• **Entries supplied**:
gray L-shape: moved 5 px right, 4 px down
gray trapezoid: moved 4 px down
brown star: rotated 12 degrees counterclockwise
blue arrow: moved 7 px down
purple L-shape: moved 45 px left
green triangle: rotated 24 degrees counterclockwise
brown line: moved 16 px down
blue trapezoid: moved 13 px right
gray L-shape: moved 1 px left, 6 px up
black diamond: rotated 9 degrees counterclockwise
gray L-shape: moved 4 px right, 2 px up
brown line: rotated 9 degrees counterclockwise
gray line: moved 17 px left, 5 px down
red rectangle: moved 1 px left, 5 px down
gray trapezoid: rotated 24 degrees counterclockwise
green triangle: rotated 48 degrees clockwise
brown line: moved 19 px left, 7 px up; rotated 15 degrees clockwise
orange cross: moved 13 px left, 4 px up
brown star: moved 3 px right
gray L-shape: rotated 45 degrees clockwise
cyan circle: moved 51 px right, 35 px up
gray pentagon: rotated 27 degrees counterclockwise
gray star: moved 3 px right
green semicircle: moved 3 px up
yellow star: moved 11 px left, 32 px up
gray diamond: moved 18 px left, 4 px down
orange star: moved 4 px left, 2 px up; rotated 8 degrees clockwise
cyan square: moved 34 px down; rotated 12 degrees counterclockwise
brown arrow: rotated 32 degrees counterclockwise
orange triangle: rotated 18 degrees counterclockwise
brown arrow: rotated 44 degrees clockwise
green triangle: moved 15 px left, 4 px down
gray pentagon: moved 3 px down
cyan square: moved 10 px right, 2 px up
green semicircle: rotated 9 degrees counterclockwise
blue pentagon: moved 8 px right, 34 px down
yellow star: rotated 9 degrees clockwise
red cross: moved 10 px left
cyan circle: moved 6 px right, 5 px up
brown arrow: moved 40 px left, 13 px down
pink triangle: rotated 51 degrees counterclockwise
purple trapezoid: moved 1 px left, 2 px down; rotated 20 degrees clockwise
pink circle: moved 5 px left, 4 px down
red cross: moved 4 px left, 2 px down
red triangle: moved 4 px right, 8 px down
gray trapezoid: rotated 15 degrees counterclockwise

• **Task requirements**:
Please copy out all the records above, reproducing every line word for word.

• **Reply to the exercise**:
gray L-shape: moved 5 px right, 4 px down
gray trapezoid: moved 4 px down
brown star: rotated 12 degrees counterclockwise
blue arrow: moved 7 px down
purple L-shape: moved 45 px left
green triangle: rotated 24 degrees counterclockwise
brown line: moved 16 px down
blue trapezoid: moved 13 px right
gray L-shape: moved 1 px left, 6 px up
black diamond: rotated 9 degrees counterclockwise
gray L-shape: moved 4 px right, 2 px up
brown line: rotated 9 degrees counterclockwise
gray line: moved 17 px left, 5 px down
red rectangle: moved 1 px left, 5 px down
gray trapezoid: rotated 24 degrees counterclockwise
green triangle: rotated 48 degrees clockwise
brown line: moved 19 px left, 7 px up; rotated 15 degrees clockwise
orange cross: moved 13 px left, 4 px up
brown star: moved 3 px right
gray L-shape: rotated 45 degrees clockwise
cyan circle: moved 51 px right, 35 px up
gray pentagon: rotated 27 degrees counterclockwise
gray star: moved 3 px right
green semicircle: moved 3 px up
yellow star: moved 11 px left, 32 px up
gray diamond: moved 18 px left, 4 px down
orange star: moved 4 px left, 2 px up; rotated 8 degrees clockwise
cyan square: moved 34 px down; rotated 12 degrees counterclockwise
brown arrow: rotated 32 degrees counterclockwise
orange triangle: rotated 18 degrees counterclockwise
brown arrow: rotated 44 degrees clockwise
green triangle: moved 15 px left, 4 px down
gray pentagon: moved 3 px down
cyan square: moved 10 px right, 2 px up
green semicircle: rotated 9 degrees counterclockwise
blue pentagon: moved 8 px right, 34 px down
yellow star: rotated 9 degrees clockwise
red cross: moved 10 px left
cyan circle: moved 6 px right, 5 px up
brown arrow: moved 40 px left, 13 px down
pink triangle: rotated 51 degrees counterclockwise
purple trapezoid: moved 1 px left, 2 px down; rotated 20 degrees clockwise
pink circle: moved 5 px left, 4 px down
red cross: moved 4 px left, 2 px down
red triangle: moved 4 px right, 8 px down
gray trapezoid: rotated 15 degrees counterclockwise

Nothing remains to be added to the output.